Coordinate-based object records:
Start of Block

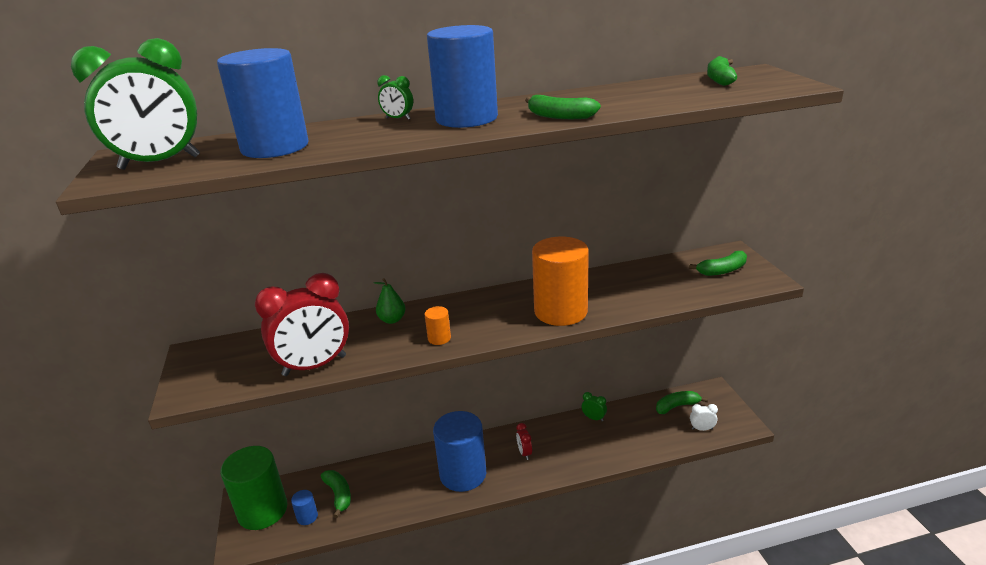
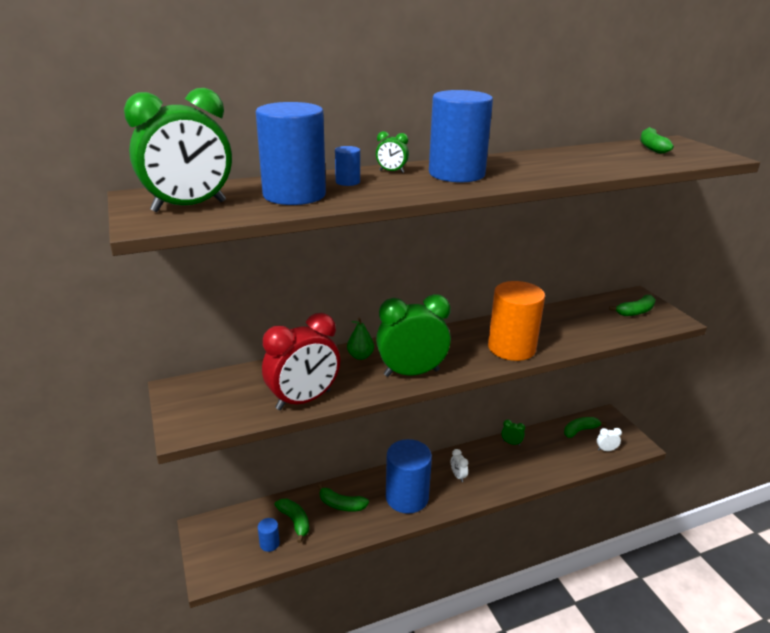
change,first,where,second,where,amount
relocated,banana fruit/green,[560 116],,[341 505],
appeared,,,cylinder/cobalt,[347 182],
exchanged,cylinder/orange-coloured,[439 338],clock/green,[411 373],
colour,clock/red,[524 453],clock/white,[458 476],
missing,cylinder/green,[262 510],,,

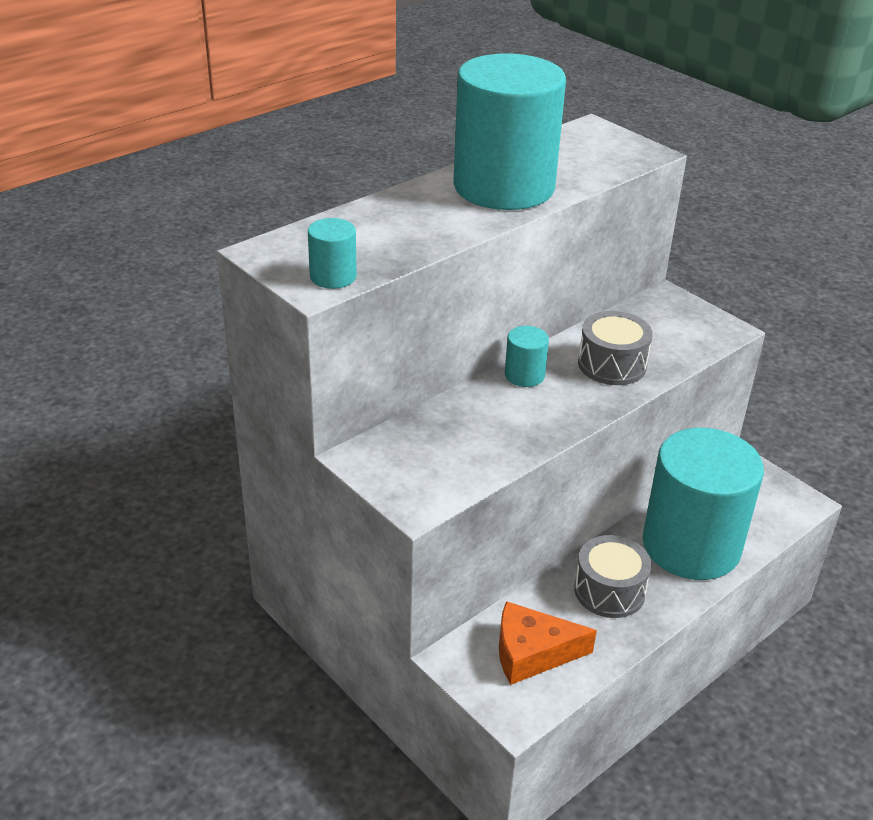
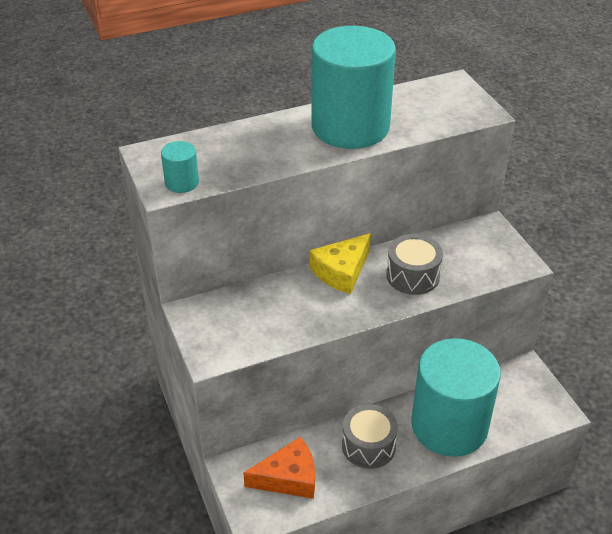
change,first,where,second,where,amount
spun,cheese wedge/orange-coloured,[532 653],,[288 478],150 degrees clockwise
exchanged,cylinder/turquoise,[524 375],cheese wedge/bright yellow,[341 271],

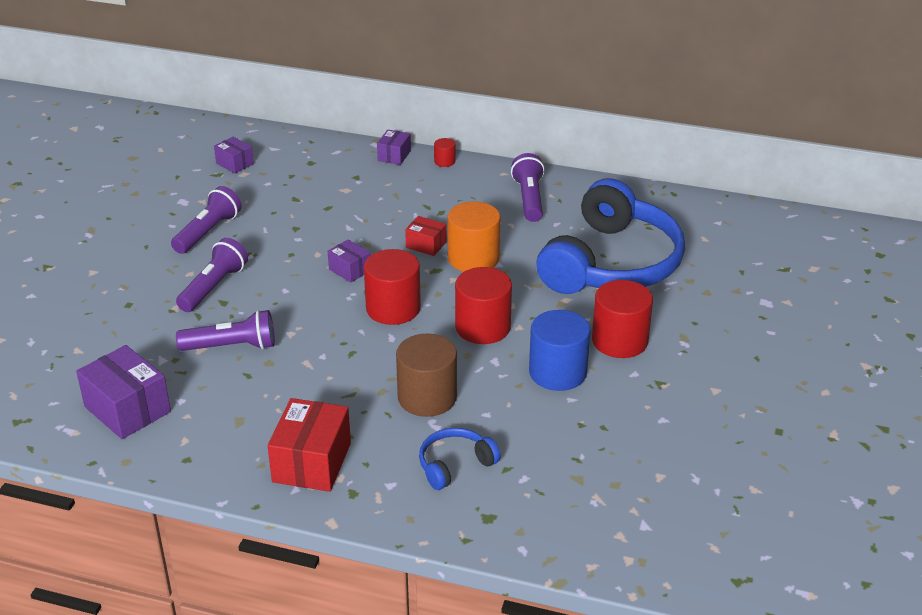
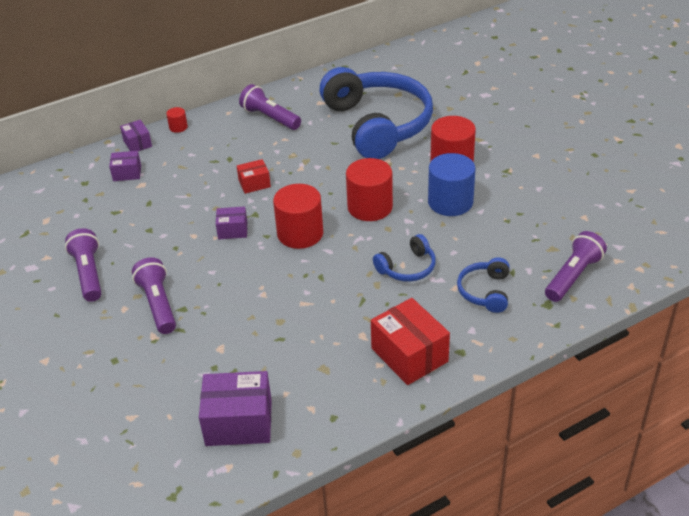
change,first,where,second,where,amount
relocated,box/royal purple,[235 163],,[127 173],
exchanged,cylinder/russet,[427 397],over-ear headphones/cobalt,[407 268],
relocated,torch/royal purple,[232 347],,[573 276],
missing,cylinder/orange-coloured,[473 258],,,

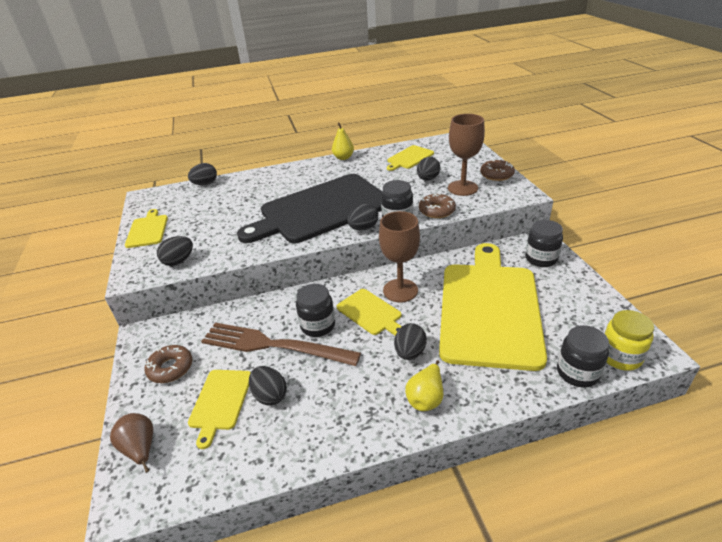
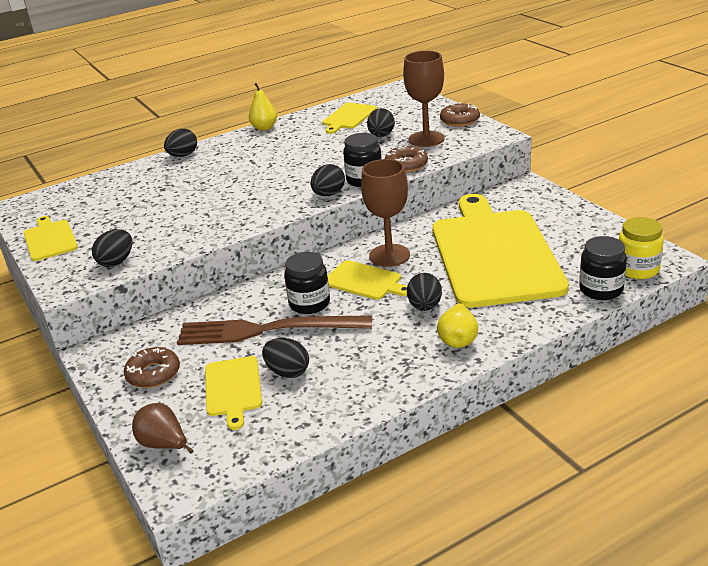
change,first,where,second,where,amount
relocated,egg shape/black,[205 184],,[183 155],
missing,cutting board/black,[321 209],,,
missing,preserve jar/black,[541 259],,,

End of Block

EXERCISE DETAILS: Each entry above should be written out verbatim, minus its pictures.

FINAL ANSWER:
change,first,where,second,where,amount
relocated,banana fruit/green,[560 116],,[341 505],
appeared,,,cylinder/cobalt,[347 182],
exchanged,cylinder/orange-coloured,[439 338],clock/green,[411 373],
colour,clock/red,[524 453],clock/white,[458 476],
missing,cylinder/green,[262 510],,,

change,first,where,second,where,amount
spun,cheese wedge/orange-coloured,[532 653],,[288 478],150 degrees clockwise
exchanged,cylinder/turquoise,[524 375],cheese wedge/bright yellow,[341 271],

change,first,where,second,where,amount
relocated,box/royal purple,[235 163],,[127 173],
exchanged,cylinder/russet,[427 397],over-ear headphones/cobalt,[407 268],
relocated,torch/royal purple,[232 347],,[573 276],
missing,cylinder/orange-coloured,[473 258],,,

change,first,where,second,where,amount
relocated,egg shape/black,[205 184],,[183 155],
missing,cutting board/black,[321 209],,,
missing,preserve jar/black,[541 259],,,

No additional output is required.